## [TASK GOAL]
Among the records below, find each line containing the word "cupcake" and copy it.

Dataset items
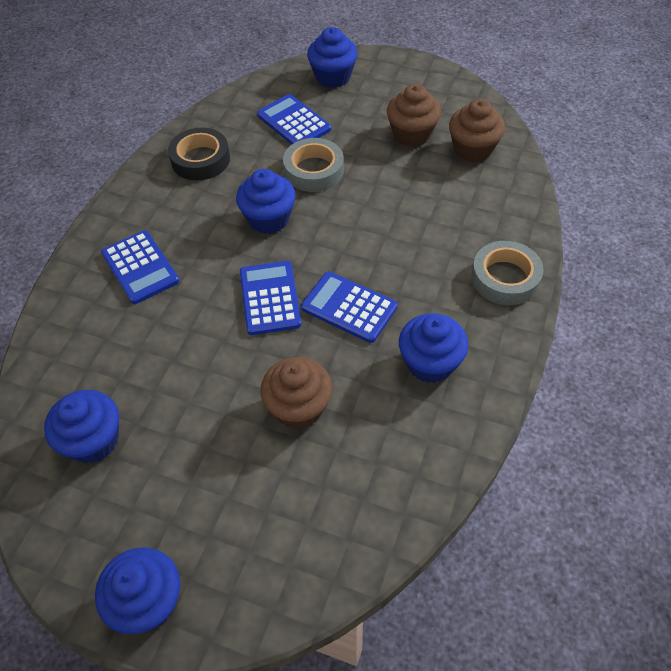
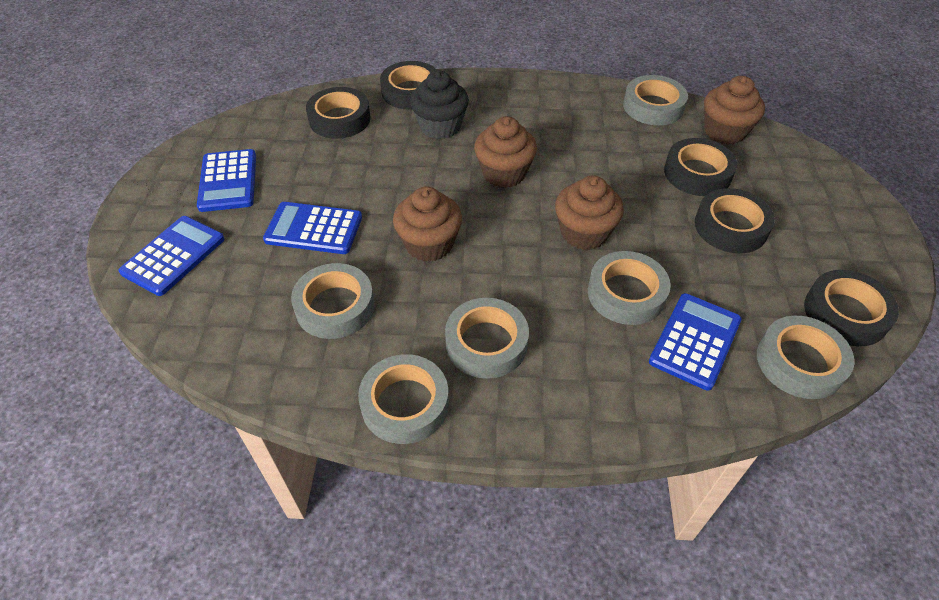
black cupcake: 0 -> 1
black tape: 1 -> 5
blue cupcake: 5 -> 0
brown cupcake: 3 -> 4
grey tape: 2 -> 6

## [WRITTEN RESPONSE]
black cupcake: 0 -> 1
blue cupcake: 5 -> 0
brown cupcake: 3 -> 4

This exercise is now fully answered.